_Work order_. For each line below that holds the word "orange", make a copy.

_Exercise inputs_.
* * * * *
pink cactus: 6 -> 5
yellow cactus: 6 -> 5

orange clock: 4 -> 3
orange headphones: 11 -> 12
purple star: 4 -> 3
* * * * *
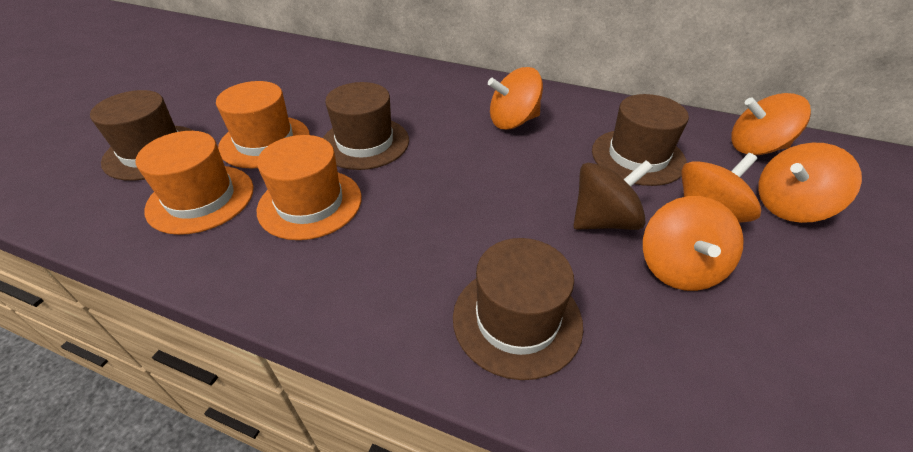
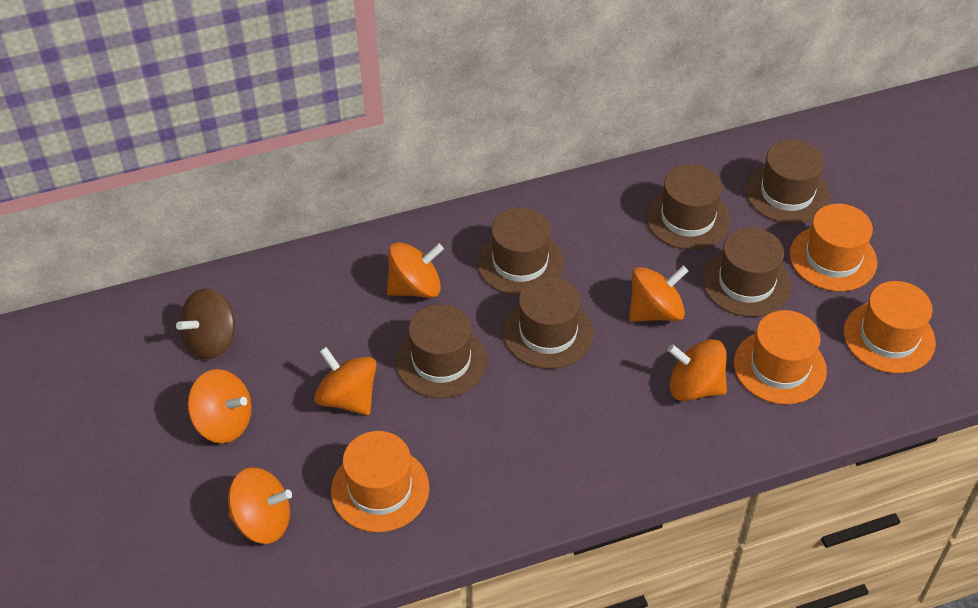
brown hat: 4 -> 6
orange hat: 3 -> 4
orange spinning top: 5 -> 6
* * * * *
_Written response_.
orange clock: 4 -> 3
orange headphones: 11 -> 12
orange hat: 3 -> 4
orange spinning top: 5 -> 6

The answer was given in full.